Source data:
>>

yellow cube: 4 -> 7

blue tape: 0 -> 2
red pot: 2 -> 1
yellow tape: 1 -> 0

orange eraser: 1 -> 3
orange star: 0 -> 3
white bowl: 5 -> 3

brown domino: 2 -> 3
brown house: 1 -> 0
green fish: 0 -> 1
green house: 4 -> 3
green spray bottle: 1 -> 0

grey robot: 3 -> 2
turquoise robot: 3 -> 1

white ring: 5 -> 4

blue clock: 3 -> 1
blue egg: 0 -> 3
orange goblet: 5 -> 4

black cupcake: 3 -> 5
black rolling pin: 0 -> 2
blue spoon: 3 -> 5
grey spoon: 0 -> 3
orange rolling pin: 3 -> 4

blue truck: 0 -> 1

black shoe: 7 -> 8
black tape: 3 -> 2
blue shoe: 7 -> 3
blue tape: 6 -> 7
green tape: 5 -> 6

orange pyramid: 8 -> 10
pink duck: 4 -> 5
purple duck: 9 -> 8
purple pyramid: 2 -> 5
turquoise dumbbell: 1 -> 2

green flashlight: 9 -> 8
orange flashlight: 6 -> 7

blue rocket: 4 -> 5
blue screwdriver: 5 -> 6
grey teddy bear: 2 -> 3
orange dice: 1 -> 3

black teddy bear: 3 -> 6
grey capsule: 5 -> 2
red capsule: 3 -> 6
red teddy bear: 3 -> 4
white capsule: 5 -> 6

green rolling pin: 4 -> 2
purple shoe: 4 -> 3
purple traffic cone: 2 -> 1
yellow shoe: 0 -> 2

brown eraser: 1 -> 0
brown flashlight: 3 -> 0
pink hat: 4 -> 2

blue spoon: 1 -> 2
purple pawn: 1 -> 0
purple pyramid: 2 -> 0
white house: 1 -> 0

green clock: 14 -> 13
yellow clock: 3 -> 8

<<

Your goal: Using the data above, reproduce exactly the lines between those holding "orange goblet: 5 -> 4" and "pink duck: 4 -> 5", inclusive, and no others.

Response:
orange goblet: 5 -> 4

black cupcake: 3 -> 5
black rolling pin: 0 -> 2
blue spoon: 3 -> 5
grey spoon: 0 -> 3
orange rolling pin: 3 -> 4

blue truck: 0 -> 1

black shoe: 7 -> 8
black tape: 3 -> 2
blue shoe: 7 -> 3
blue tape: 6 -> 7
green tape: 5 -> 6

orange pyramid: 8 -> 10
pink duck: 4 -> 5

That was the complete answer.